Required action:
All of the data below must be reproduced word for word, but without its images.

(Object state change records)
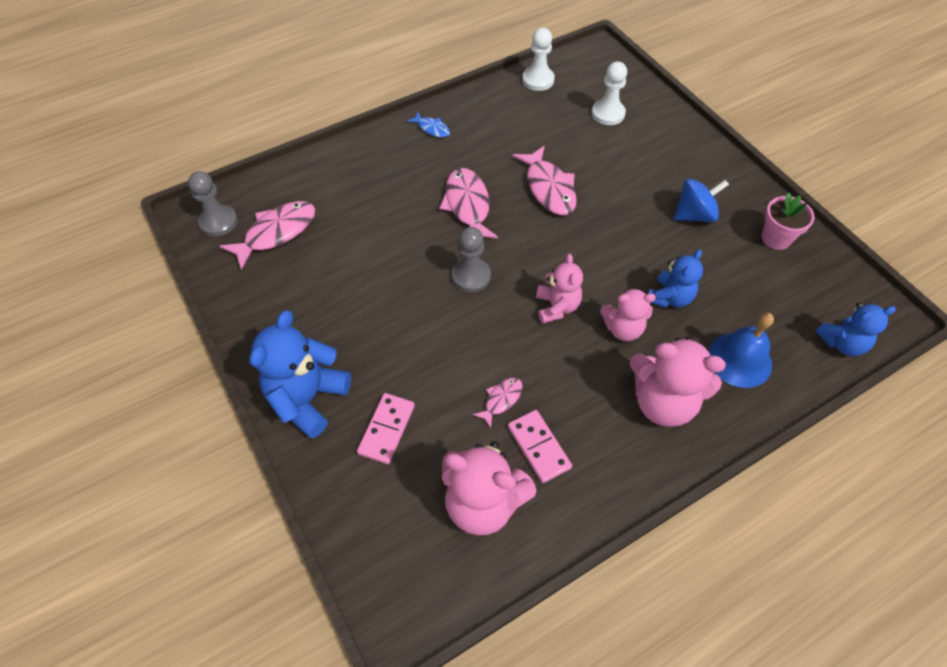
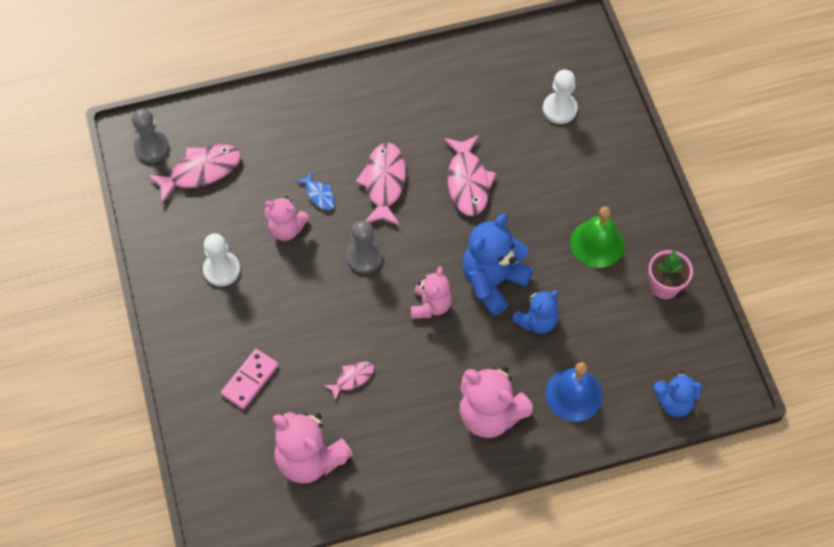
camera: 15 degrees right, 5 degrees up
(307, 398) = (192, 337): blue teddy bear -> blue teddy bear (492, 281)
(432, 128) = (377, 88): blue fish -> blue fish (319, 195)
(538, 80) = (503, 52): white pawn -> white pawn (222, 270)
(539, 447) = (370, 426): pink domino -> none
(623, 328) = (482, 340): pink teddy bear -> pink teddy bear (286, 229)
(694, 215) = (597, 243): blue spinning top -> green bell

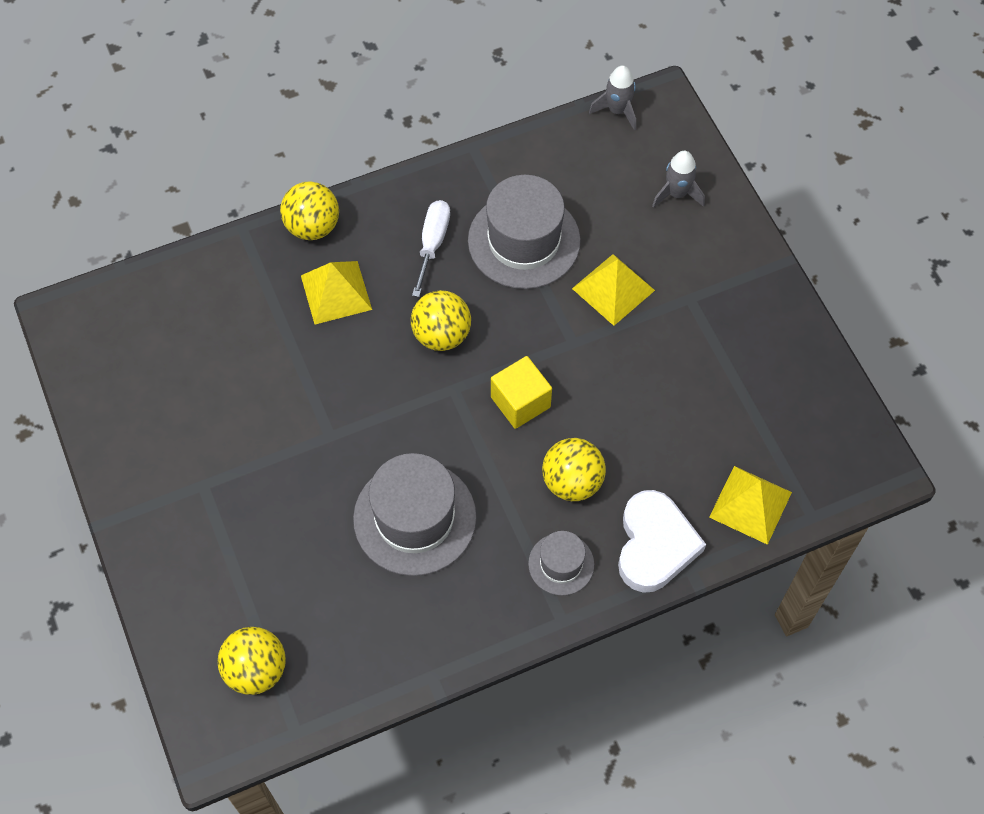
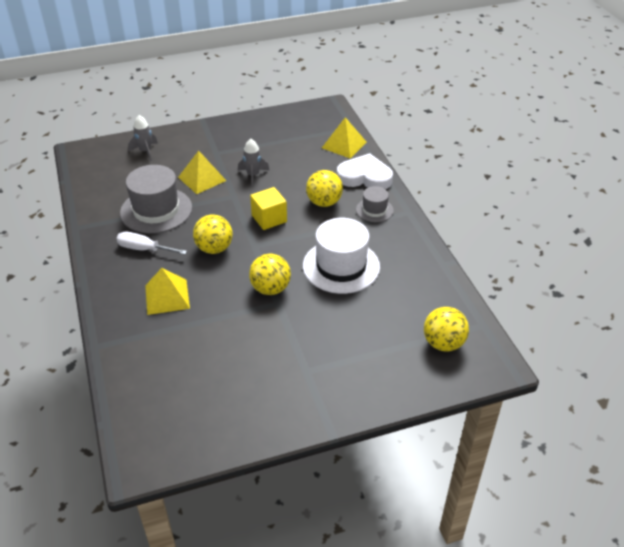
camera: 85 degrees left, 20 degrees down
(312, 226) = (108, 307): yellow ball -> yellow ball (270, 289)
(415, 518) = (341, 266): grey hat -> white hat
(617, 110) = (76, 167): grey rocket -> grey rocket (253, 175)

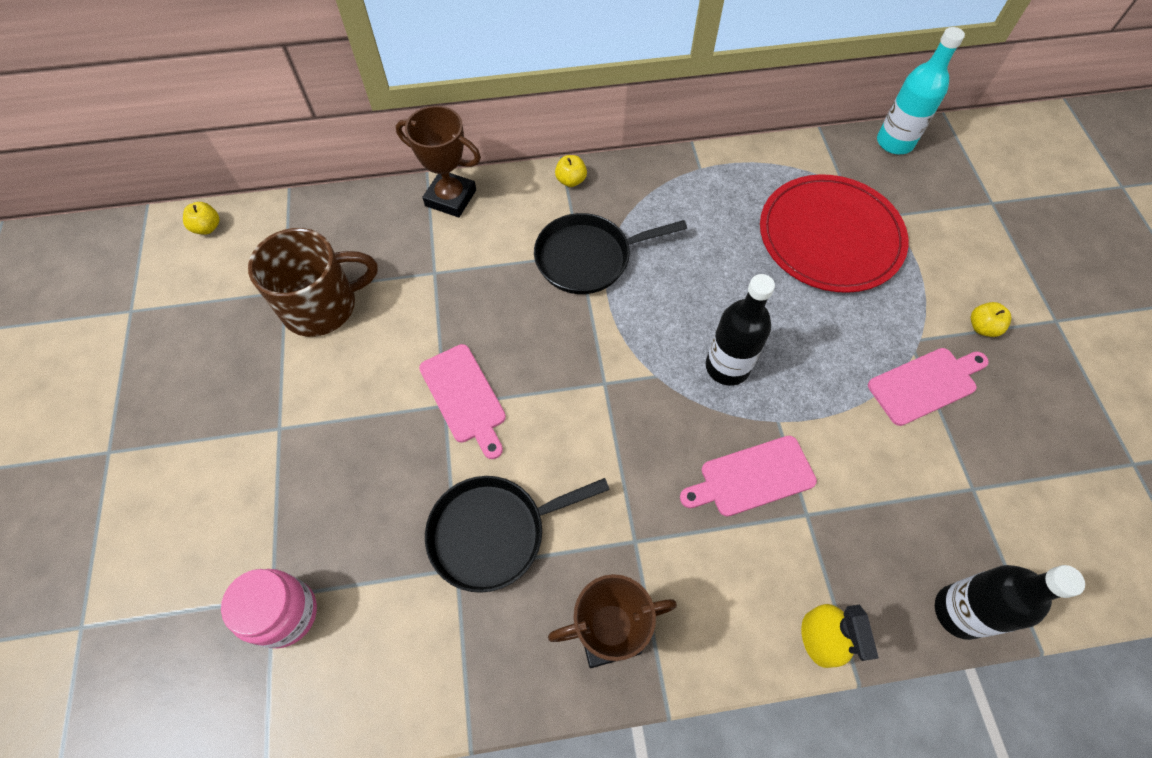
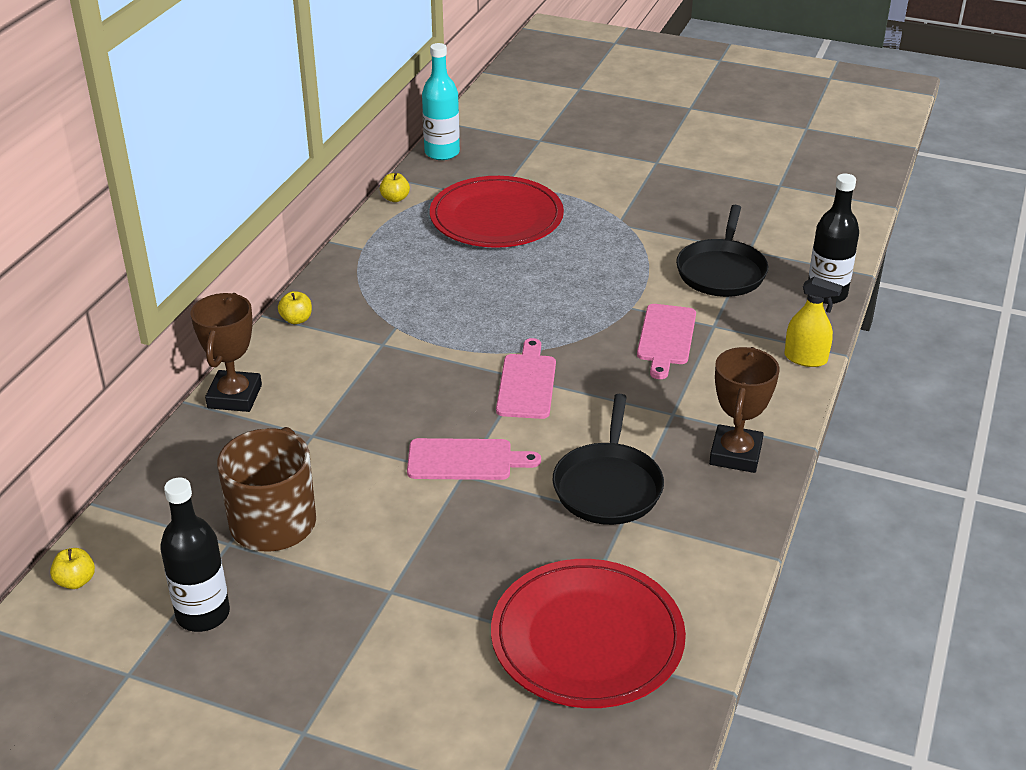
camera: 60 degrees left, 25 degrees down
(285, 613) = (587, 638): pink jar -> red plate
(450, 198) = (234, 396): brown trophy -> brown trophy turned 45 degrees counterclockwise
(588, 258) = (391, 341): black pan -> black pan (721, 271)
(727, 367) = (564, 312): black bottle -> black bottle (203, 614)
(925, 384) = (658, 233): pink cutting board -> pink cutting board (527, 383)
(982, 327) = (635, 191): yellow apple -> yellow apple (395, 198)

Finished exercise:
camera: 15 degrees right, 5 degrees up
(307, 398) = (192, 337): blue teddy bear -> blue teddy bear (492, 281)
(432, 128) = (377, 88): blue fish -> blue fish (319, 195)
(538, 80) = (503, 52): white pawn -> white pawn (222, 270)
(539, 447) = (370, 426): pink domino -> none
(623, 328) = (482, 340): pink teddy bear -> pink teddy bear (286, 229)
(694, 215) = (597, 243): blue spinning top -> green bell

camera: 85 degrees left, 20 degrees down
(312, 226) = (108, 307): yellow ball -> yellow ball (270, 289)
(415, 518) = (341, 266): grey hat -> white hat
(617, 110) = (76, 167): grey rocket -> grey rocket (253, 175)

camera: 60 degrees left, 25 degrees down
(285, 613) = (587, 638): pink jar -> red plate
(450, 198) = (234, 396): brown trophy -> brown trophy turned 45 degrees counterclockwise
(588, 258) = (391, 341): black pan -> black pan (721, 271)
(727, 367) = (564, 312): black bottle -> black bottle (203, 614)
(925, 384) = (658, 233): pink cutting board -> pink cutting board (527, 383)
(982, 327) = (635, 191): yellow apple -> yellow apple (395, 198)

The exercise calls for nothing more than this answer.